▸ Task details:
Work through the records below, line by line, and say how many lines include "VBAT", with nothing else.

==== Dataset entries ====

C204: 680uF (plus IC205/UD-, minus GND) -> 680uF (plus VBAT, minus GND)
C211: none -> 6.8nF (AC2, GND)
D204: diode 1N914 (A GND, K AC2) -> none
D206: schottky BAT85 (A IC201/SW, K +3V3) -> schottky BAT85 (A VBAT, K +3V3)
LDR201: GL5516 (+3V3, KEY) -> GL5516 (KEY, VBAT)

====
==== Dataset entries ====

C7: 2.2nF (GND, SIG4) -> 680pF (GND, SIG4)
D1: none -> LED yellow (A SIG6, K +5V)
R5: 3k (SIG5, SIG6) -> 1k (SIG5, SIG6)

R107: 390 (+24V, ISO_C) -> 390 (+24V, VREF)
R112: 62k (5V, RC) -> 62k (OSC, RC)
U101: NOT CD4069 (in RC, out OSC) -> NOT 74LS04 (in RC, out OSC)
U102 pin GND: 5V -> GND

====
==== Dataset entries ====

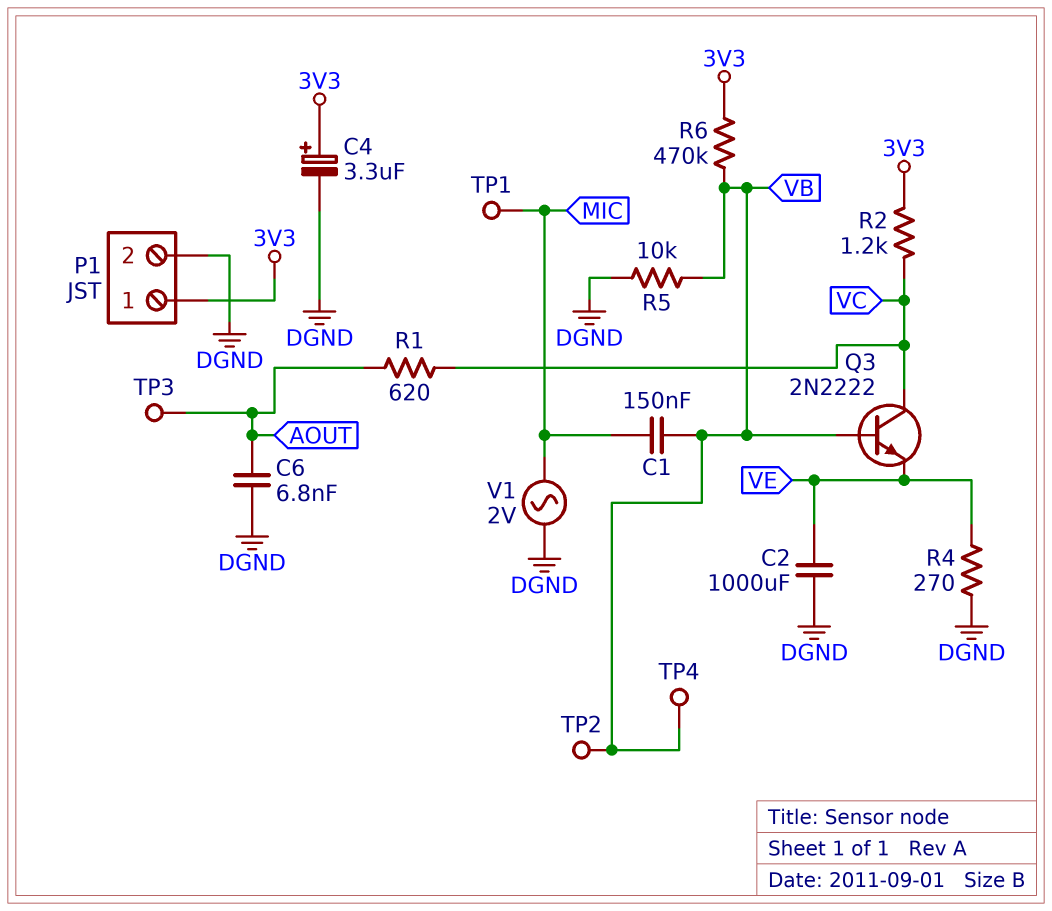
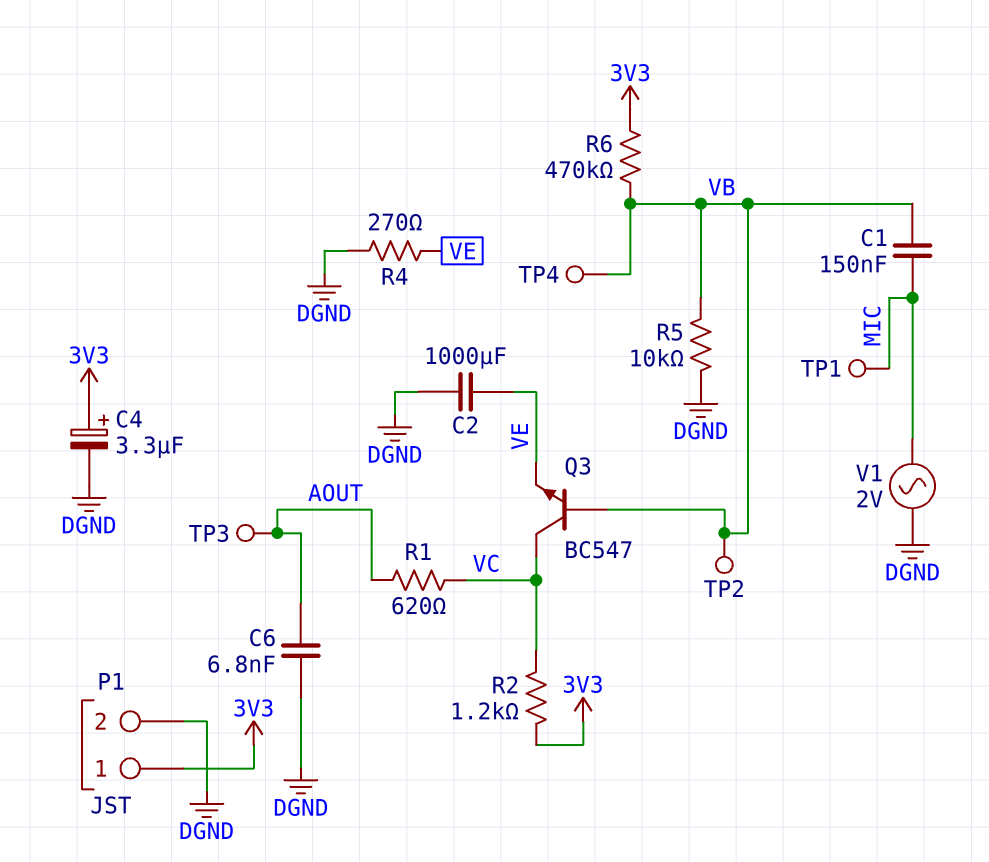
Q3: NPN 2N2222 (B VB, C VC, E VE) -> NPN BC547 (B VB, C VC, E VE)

====

▸ Solution for this exercise:
3